If a record holds a picture, please leave the picture out and copy the rest of the record exactly.
(DATA TO USE)
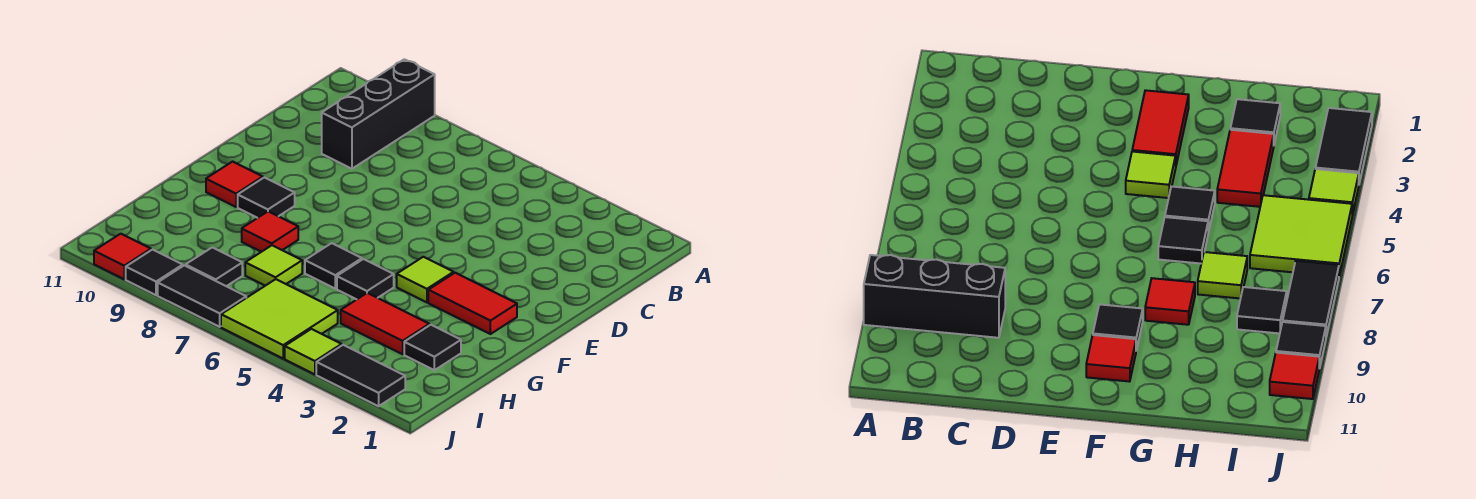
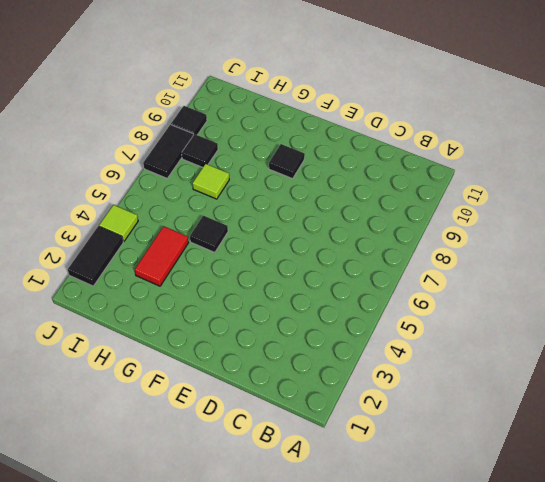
none -> black 1x3 brick [322,59,435,169]
none -> red 1x2 tile [428,273,517,334]
none -> lime 1x1 tile [397,257,454,302]

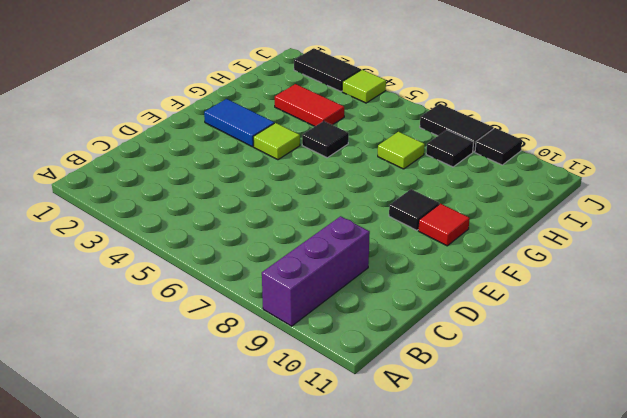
purple 1x3 brick [262,216,370,326] -> black 1x3 brick [322,59,435,169]
blue 1x2 tile [204,99,274,147] -> red 1x2 tile [428,273,517,334]
none -> black 1x1 tile [305,243,362,289]
none -> red 1x1 tile [242,211,298,252]
none -> black 1x1 tile [404,325,461,370]

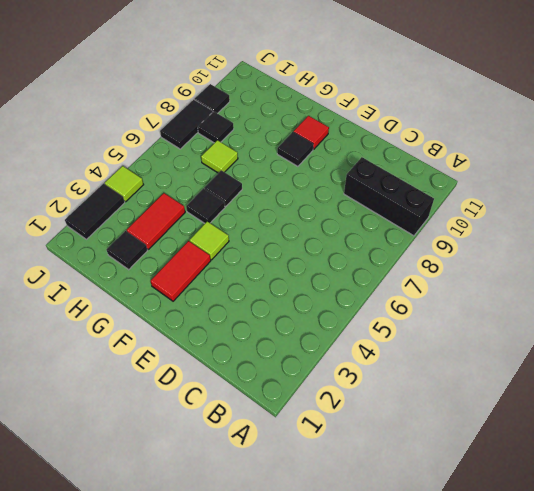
none -> red 1x1 tile [242,211,298,252]
none -> lime 2x2 tile [221,279,338,358]
none -> red 1x1 tile [94,234,151,279]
(End DATA TO USE)
RESULT OF THE TASK
none -> black 1x3 brick [322,59,435,169]
none -> red 1x2 tile [428,273,517,334]
none -> lime 1x1 tile [397,257,454,302]

purple 1x3 brick [262,216,370,326] -> black 1x3 brick [322,59,435,169]
blue 1x2 tile [204,99,274,147] -> red 1x2 tile [428,273,517,334]
none -> black 1x1 tile [305,243,362,289]
none -> red 1x1 tile [242,211,298,252]
none -> black 1x1 tile [404,325,461,370]

none -> red 1x1 tile [242,211,298,252]
none -> lime 2x2 tile [221,279,338,358]
none -> red 1x1 tile [94,234,151,279]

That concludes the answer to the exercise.